_Task item_
State how many lines of the entries include the string "plus", please, leaving out everything but the number.

_Given information_
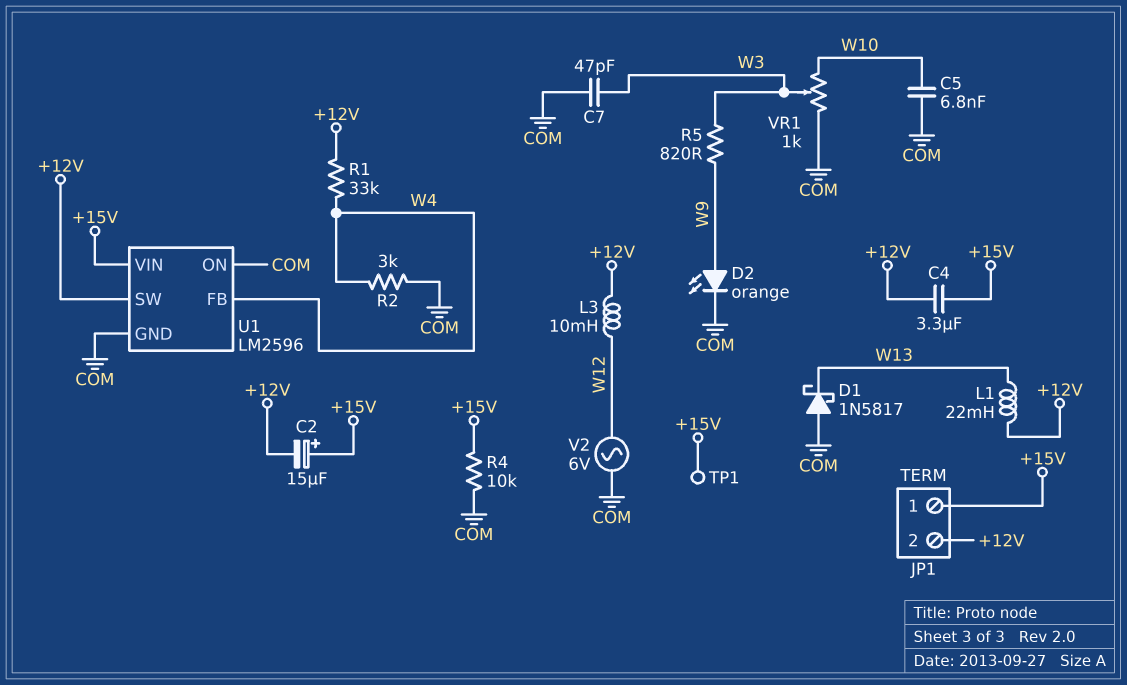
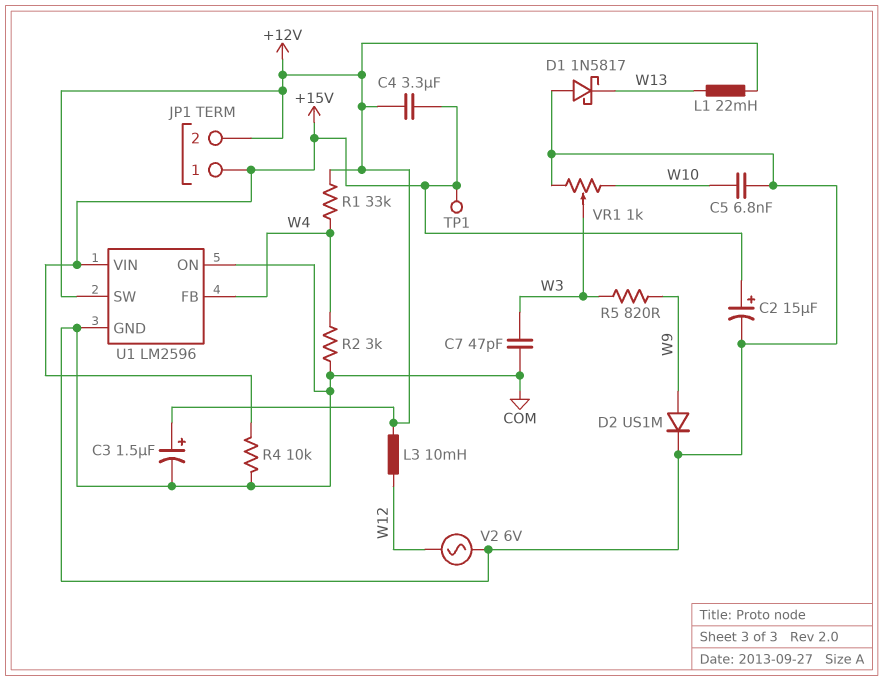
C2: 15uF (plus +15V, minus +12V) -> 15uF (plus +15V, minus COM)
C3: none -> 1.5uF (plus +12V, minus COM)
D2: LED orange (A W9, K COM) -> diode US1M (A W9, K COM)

...

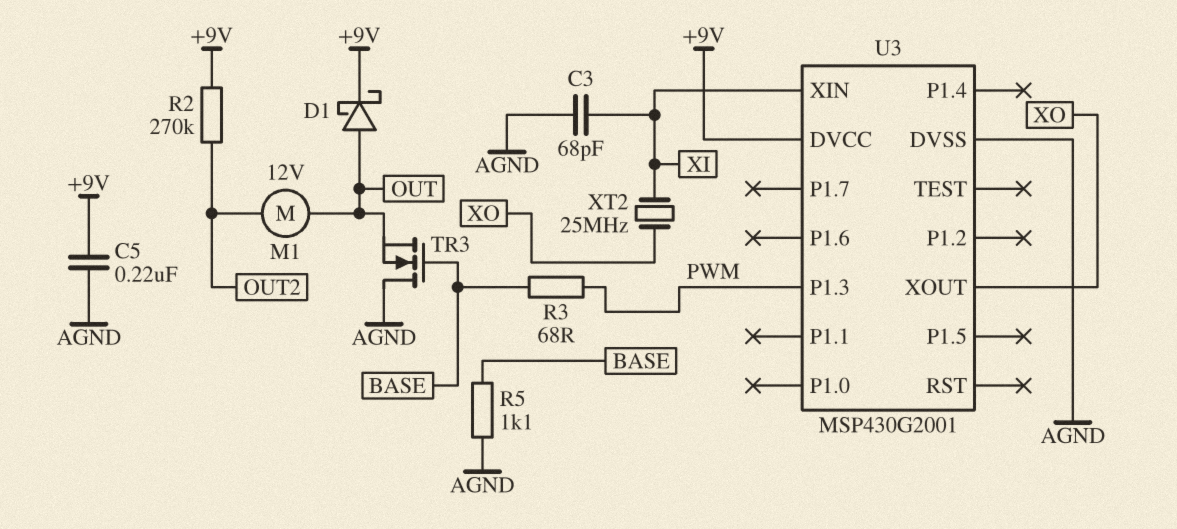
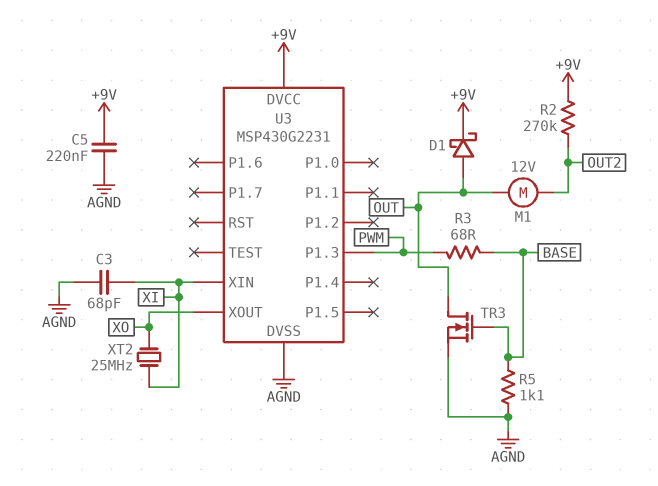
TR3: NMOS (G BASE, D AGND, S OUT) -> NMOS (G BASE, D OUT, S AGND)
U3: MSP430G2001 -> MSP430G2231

_Task solution_
2